*PROBLEM TO SOLVE*
From the line that contains "R207: 6.8k (GND, VDD) -> 6.8k (GND, MODE)" down to the last line of the data below, restate every line word for word, skipping any images.
DATA FOR THIS EXERCISE Start Marker
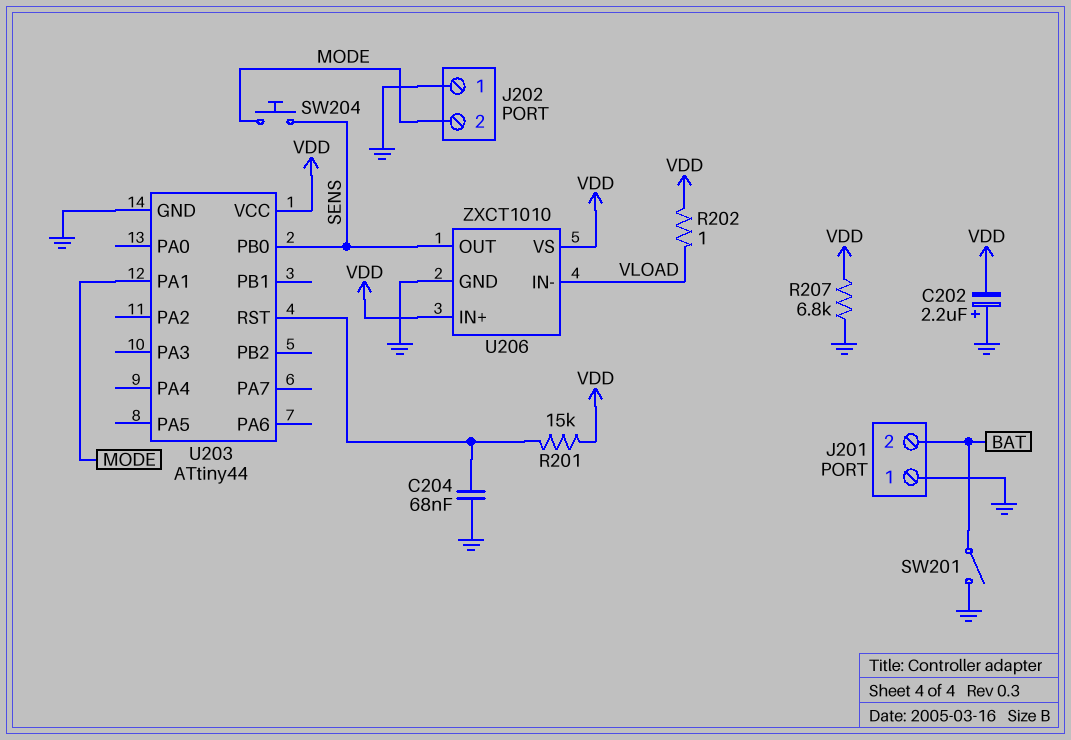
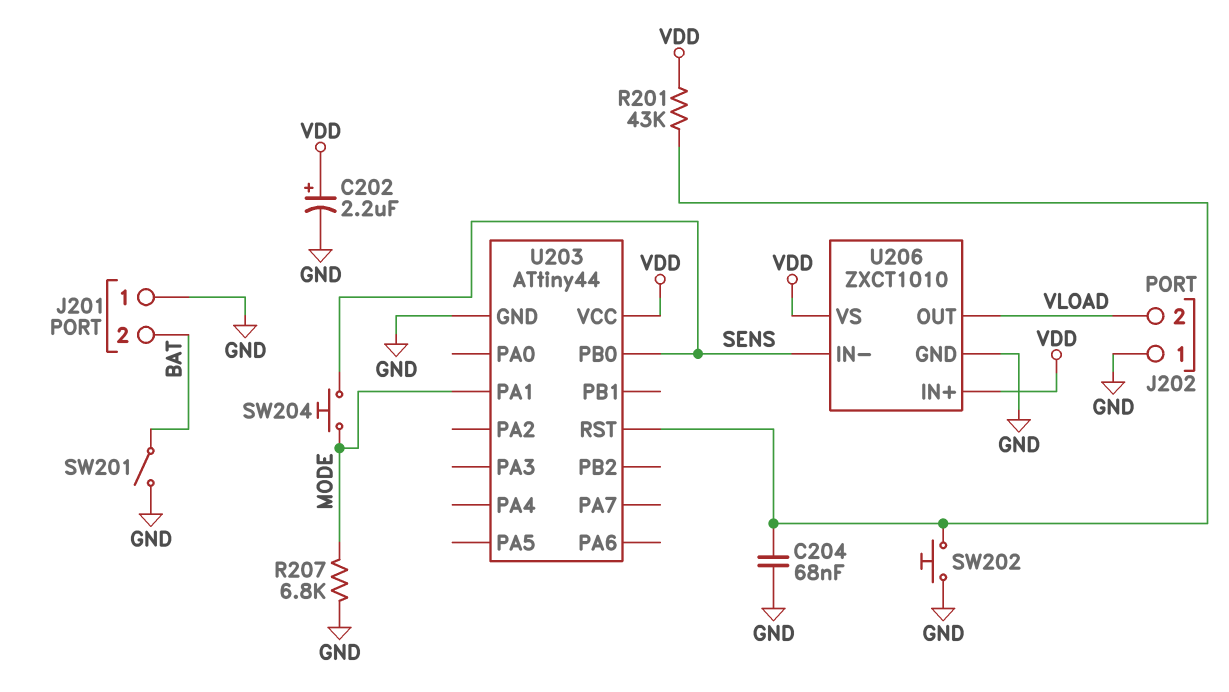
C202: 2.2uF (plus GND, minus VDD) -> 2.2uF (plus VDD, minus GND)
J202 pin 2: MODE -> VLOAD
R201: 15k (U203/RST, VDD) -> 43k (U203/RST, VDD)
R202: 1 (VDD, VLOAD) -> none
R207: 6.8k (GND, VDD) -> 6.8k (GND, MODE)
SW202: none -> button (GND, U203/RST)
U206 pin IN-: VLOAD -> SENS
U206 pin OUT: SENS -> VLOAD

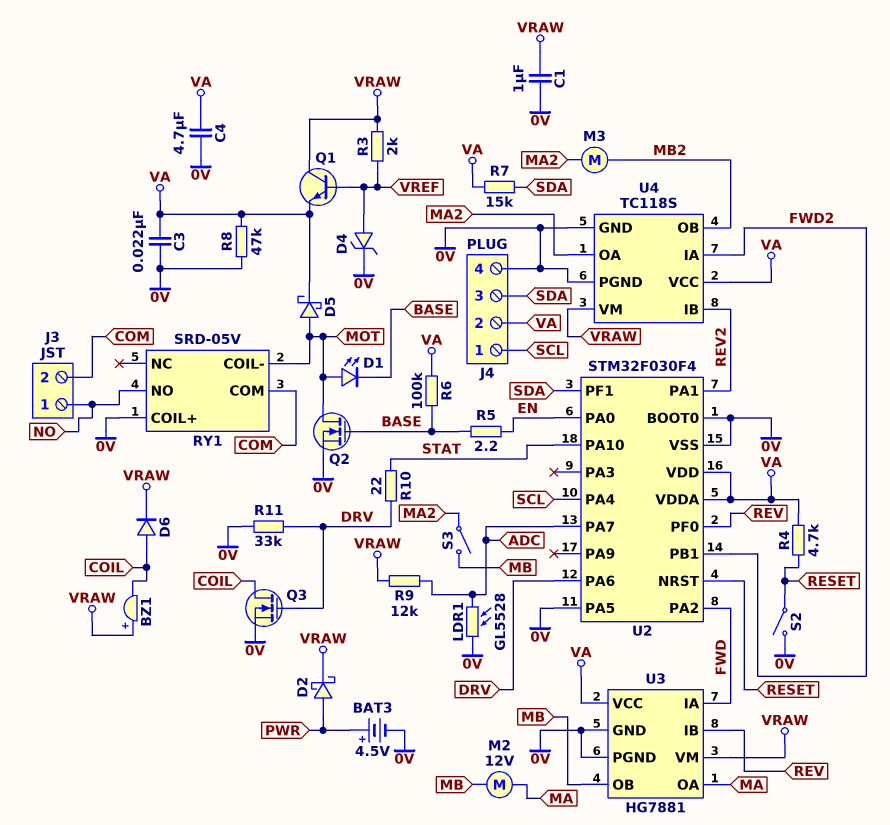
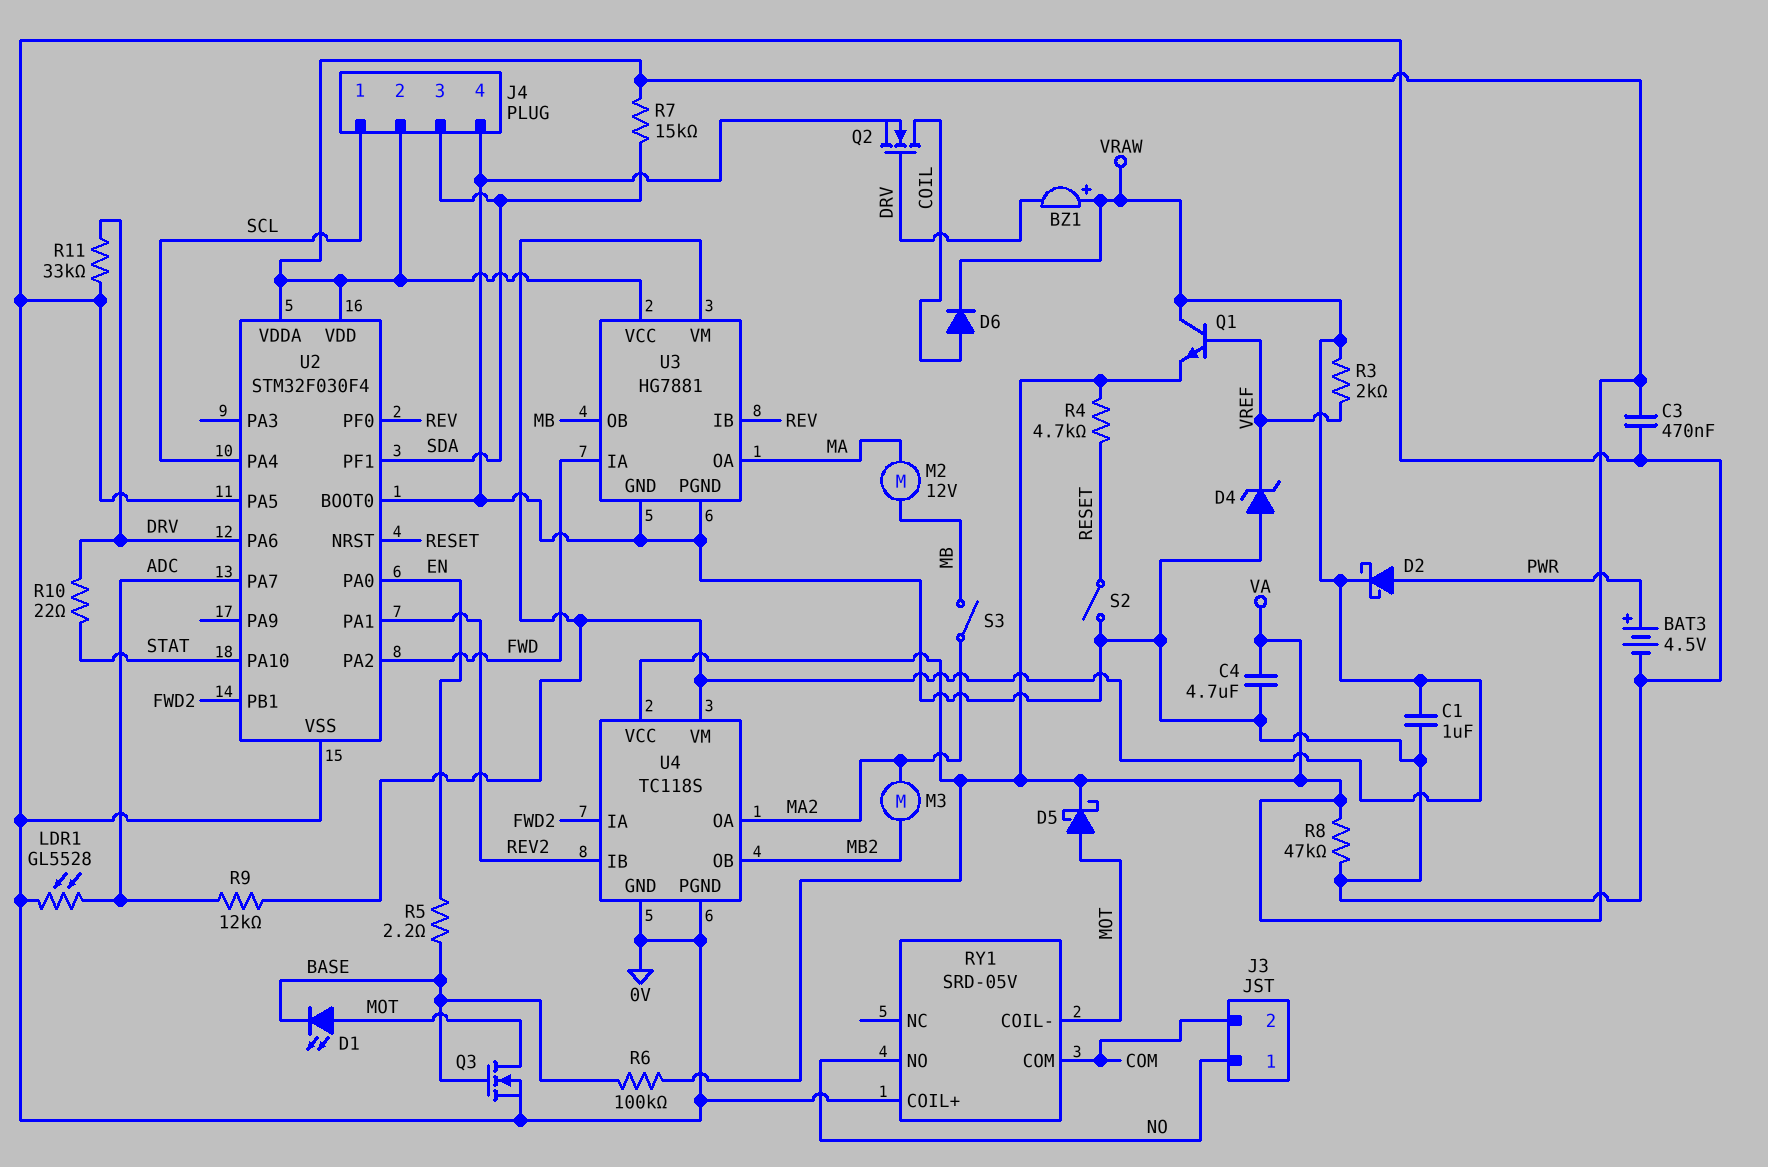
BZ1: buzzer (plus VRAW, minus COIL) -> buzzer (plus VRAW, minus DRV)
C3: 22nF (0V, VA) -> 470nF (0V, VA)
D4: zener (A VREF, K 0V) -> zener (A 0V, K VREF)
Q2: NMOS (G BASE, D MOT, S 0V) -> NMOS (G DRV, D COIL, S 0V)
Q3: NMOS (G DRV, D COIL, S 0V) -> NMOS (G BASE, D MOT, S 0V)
DATA FOR THIS EXERCISE End Marker
*YOUR RESPONSE*
R207: 6.8k (GND, VDD) -> 6.8k (GND, MODE)
SW202: none -> button (GND, U203/RST)
U206 pin IN-: VLOAD -> SENS
U206 pin OUT: SENS -> VLOAD

BZ1: buzzer (plus VRAW, minus COIL) -> buzzer (plus VRAW, minus DRV)
C3: 22nF (0V, VA) -> 470nF (0V, VA)
D4: zener (A VREF, K 0V) -> zener (A 0V, K VREF)
Q2: NMOS (G BASE, D MOT, S 0V) -> NMOS (G DRV, D COIL, S 0V)
Q3: NMOS (G DRV, D COIL, S 0V) -> NMOS (G BASE, D MOT, S 0V)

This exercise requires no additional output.